(Scene comparison data)
--*--

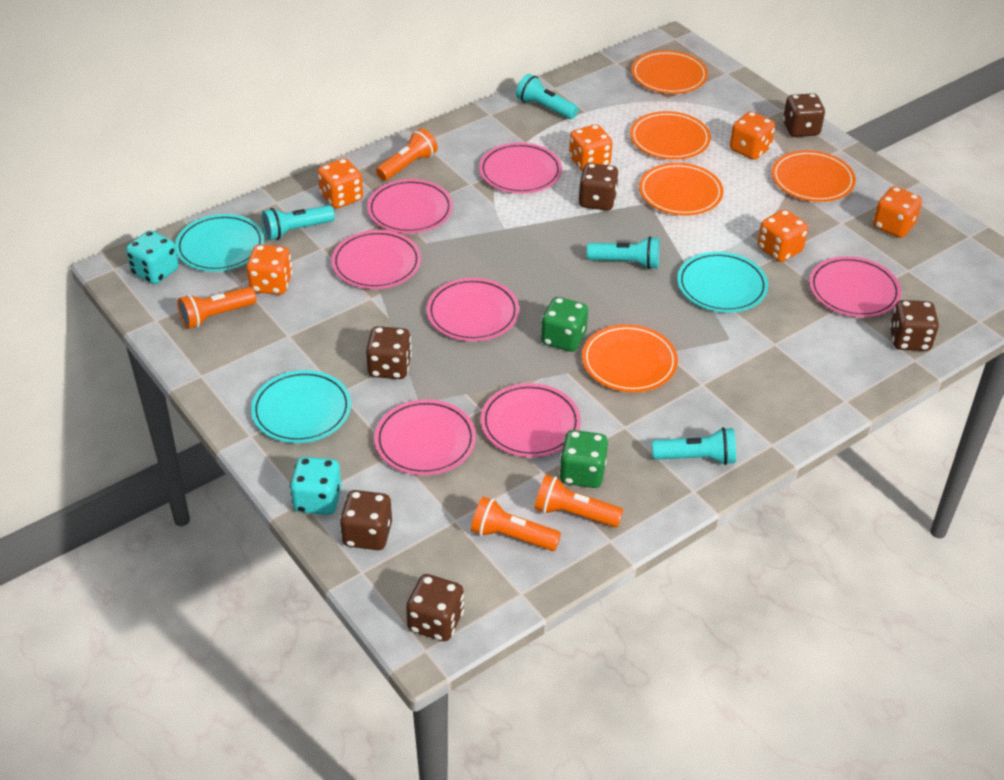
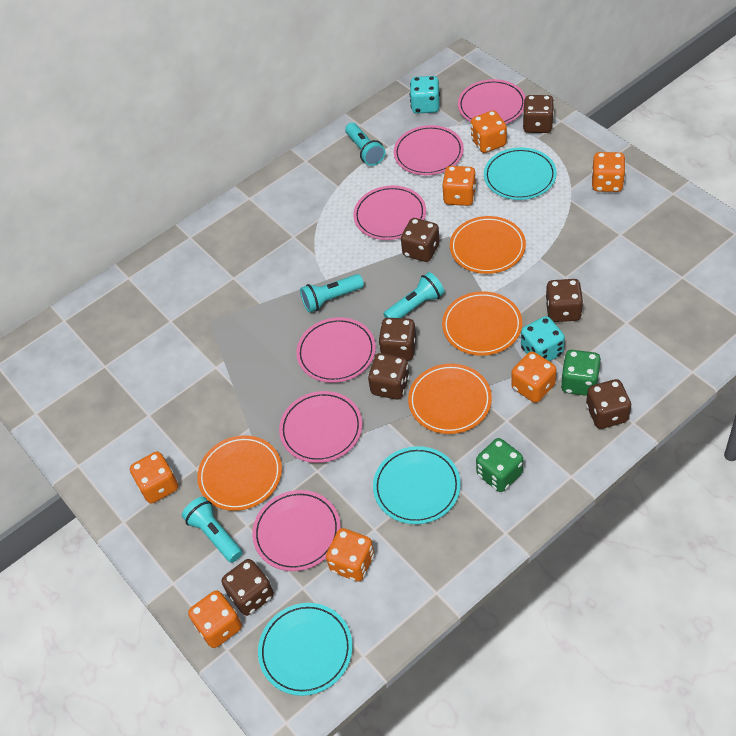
brown dice: 6 -> 7
orange dice: 6 -> 7
orange flashlight: 4 -> 0
orange plate: 5 -> 4
pink plate: 7 -> 6

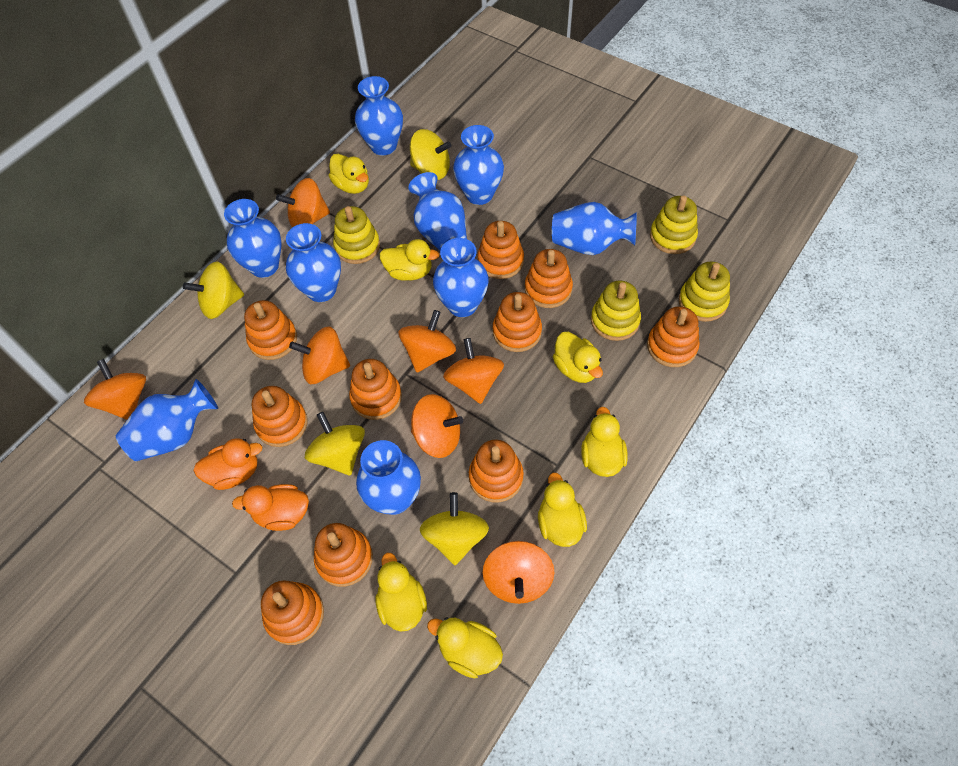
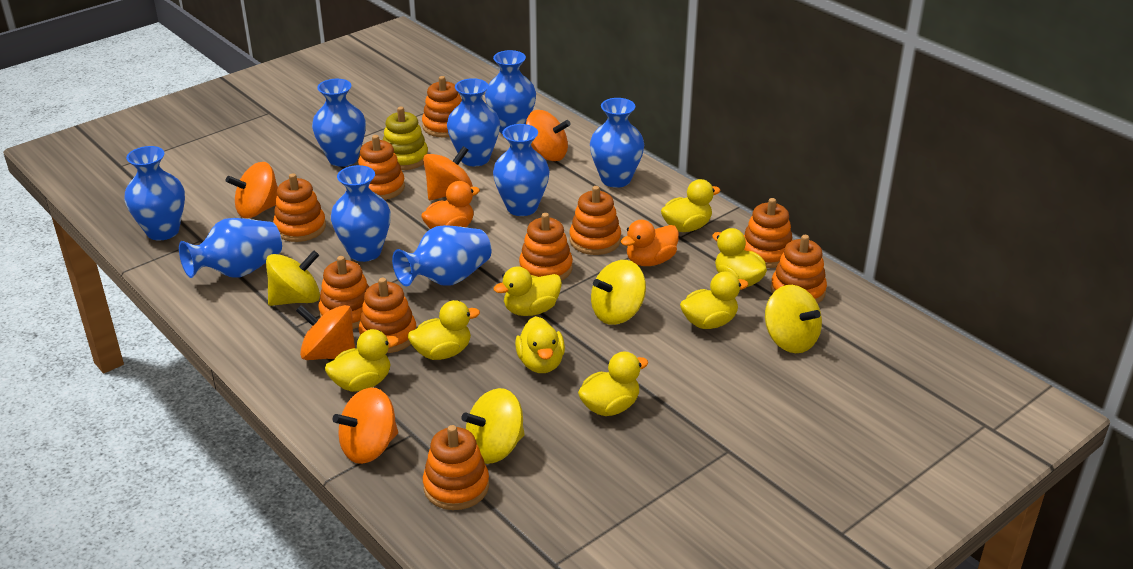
orange spinning top: 7 -> 5
yellow duck: 7 -> 8
yellow stacking toy: 4 -> 1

--*--

_TO DO:_ Please write out every entry exactly, but skip the pictures.

_TASK RESULT:_
brown dice: 6 -> 7
orange dice: 6 -> 7
orange flashlight: 4 -> 0
orange plate: 5 -> 4
pink plate: 7 -> 6

orange spinning top: 7 -> 5
yellow duck: 7 -> 8
yellow stacking toy: 4 -> 1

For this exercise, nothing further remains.